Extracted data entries
■ ■ ■
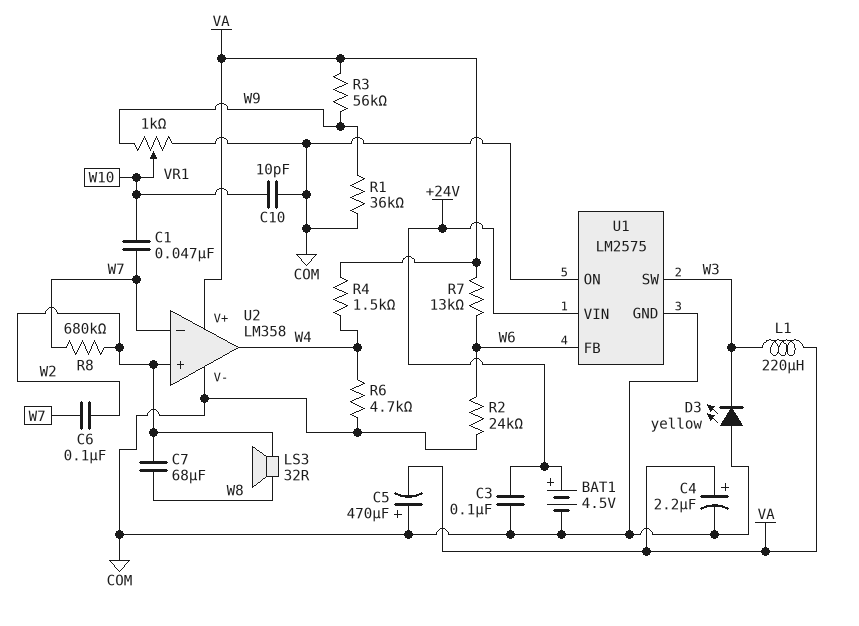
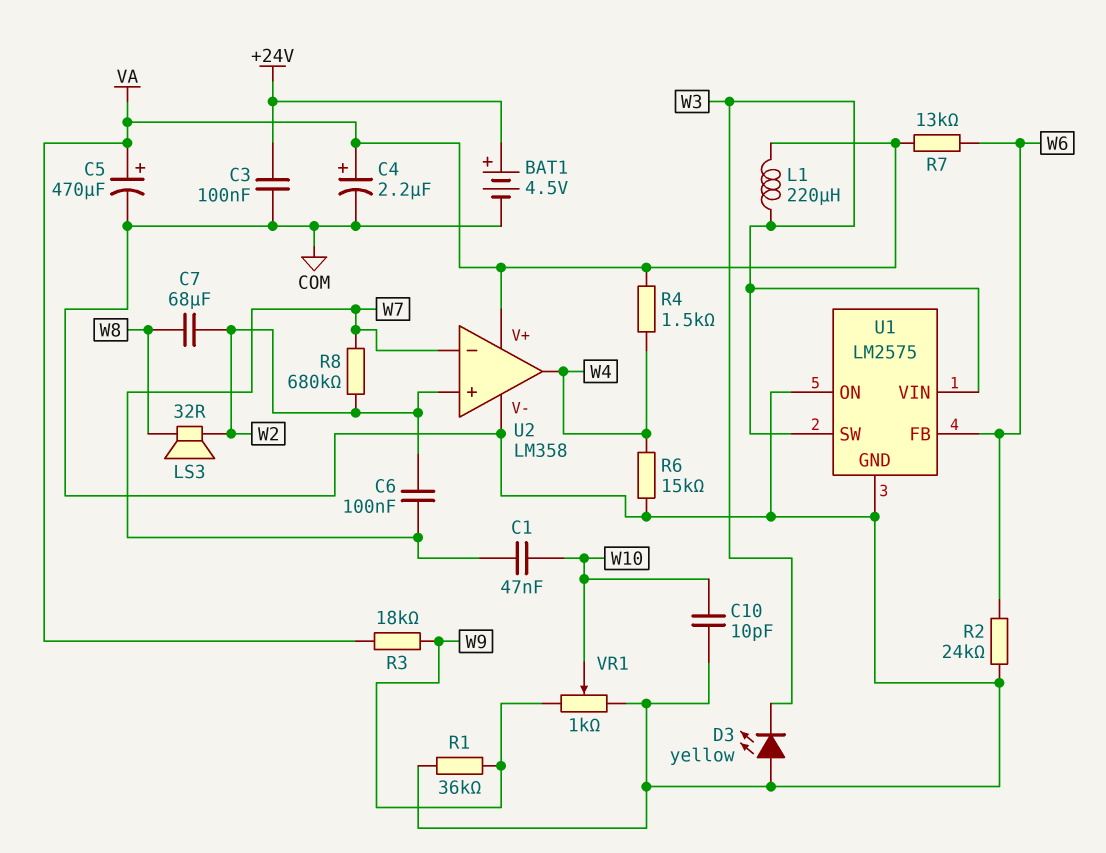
C5: 470uF (plus COM, minus VA) -> 470uF (plus VA, minus COM)
R3: 56k (VA, W9) -> 18k (VA, W9)
R6: 4.7k (COM, W4) -> 15k (COM, W4)
U1 pin VIN: +24V -> W3

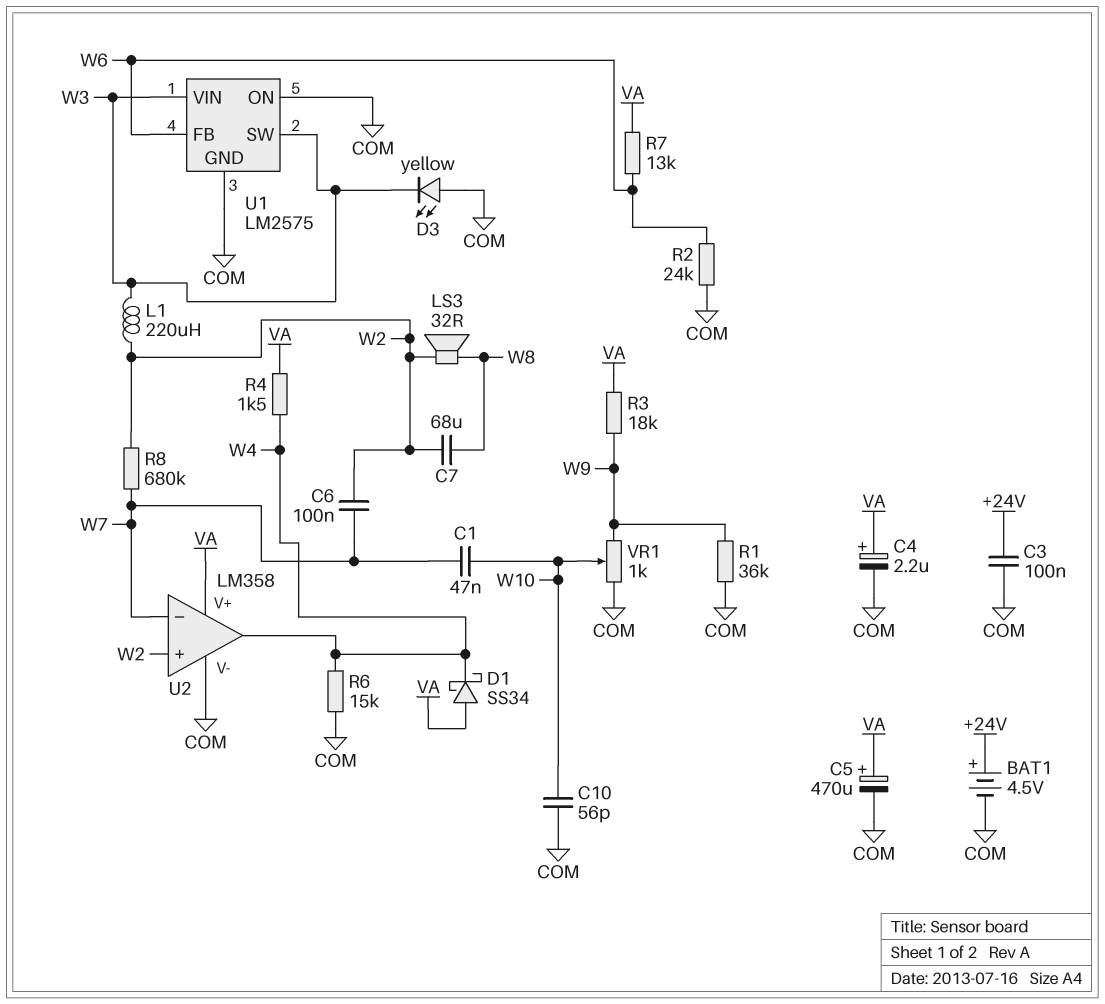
C10: 10pF (COM, W10) -> 56pF (COM, W10)
D1: none -> schottky SS34 (A VA, K W4)
L1: 220uH (VA, W3) -> 220uH (W2, W3)

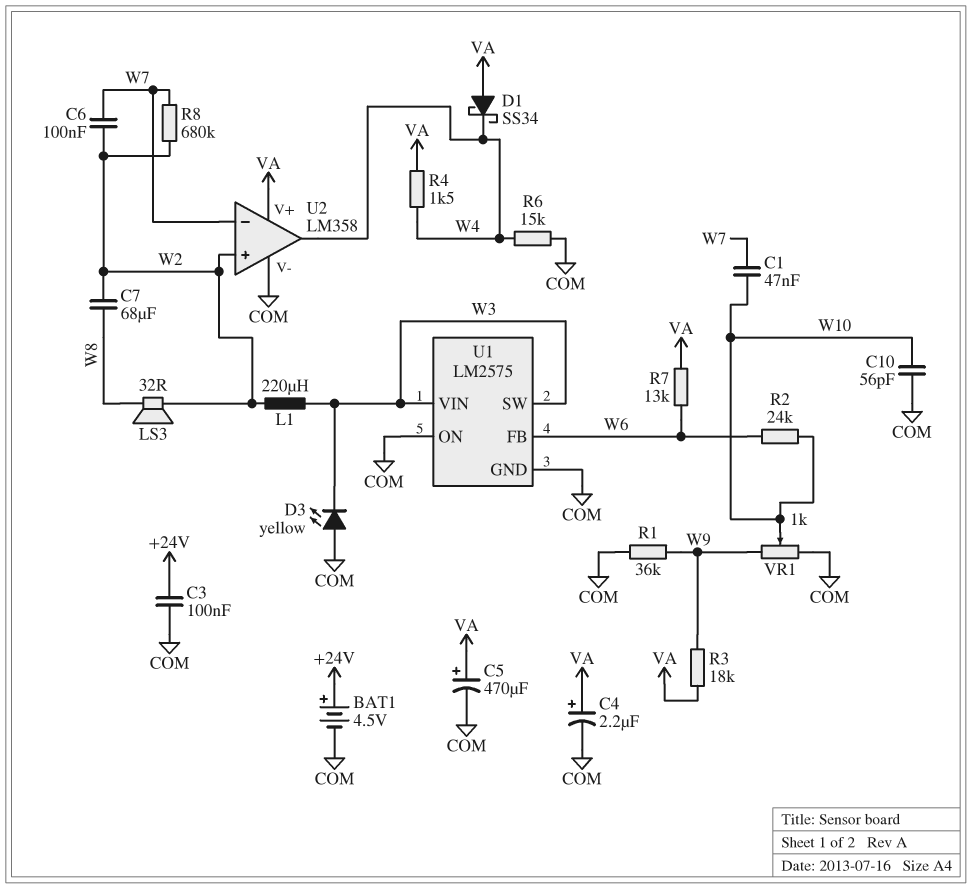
R2: 24k (COM, W6) -> 24k (W6, W10)

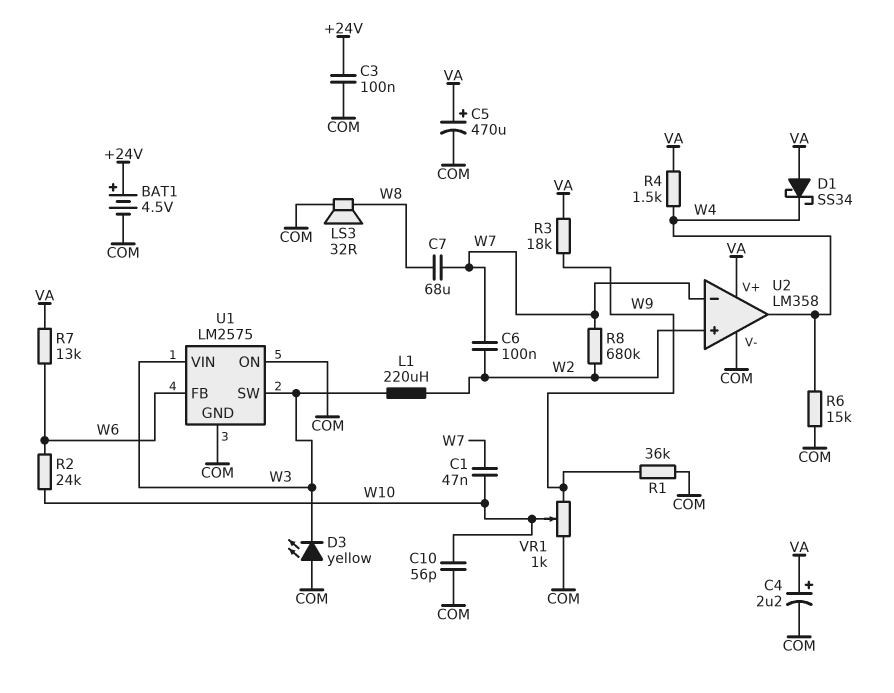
C7: 68uF (W2, W8) -> 68uF (W7, W8)
LS3: speaker 32R (W2, W8) -> speaker 32R (COM, W8)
■ ■ ■
*Exercise directions:*
Working down from the line with "C10: 10pF (COM, W10) -> 56pF (COM, W10)", copy each line exactly until the last line of the entries, which is also included. Omit the pictures.

*Written solution:*
C10: 10pF (COM, W10) -> 56pF (COM, W10)
D1: none -> schottky SS34 (A VA, K W4)
L1: 220uH (VA, W3) -> 220uH (W2, W3)

R2: 24k (COM, W6) -> 24k (W6, W10)

C7: 68uF (W2, W8) -> 68uF (W7, W8)
LS3: speaker 32R (W2, W8) -> speaker 32R (COM, W8)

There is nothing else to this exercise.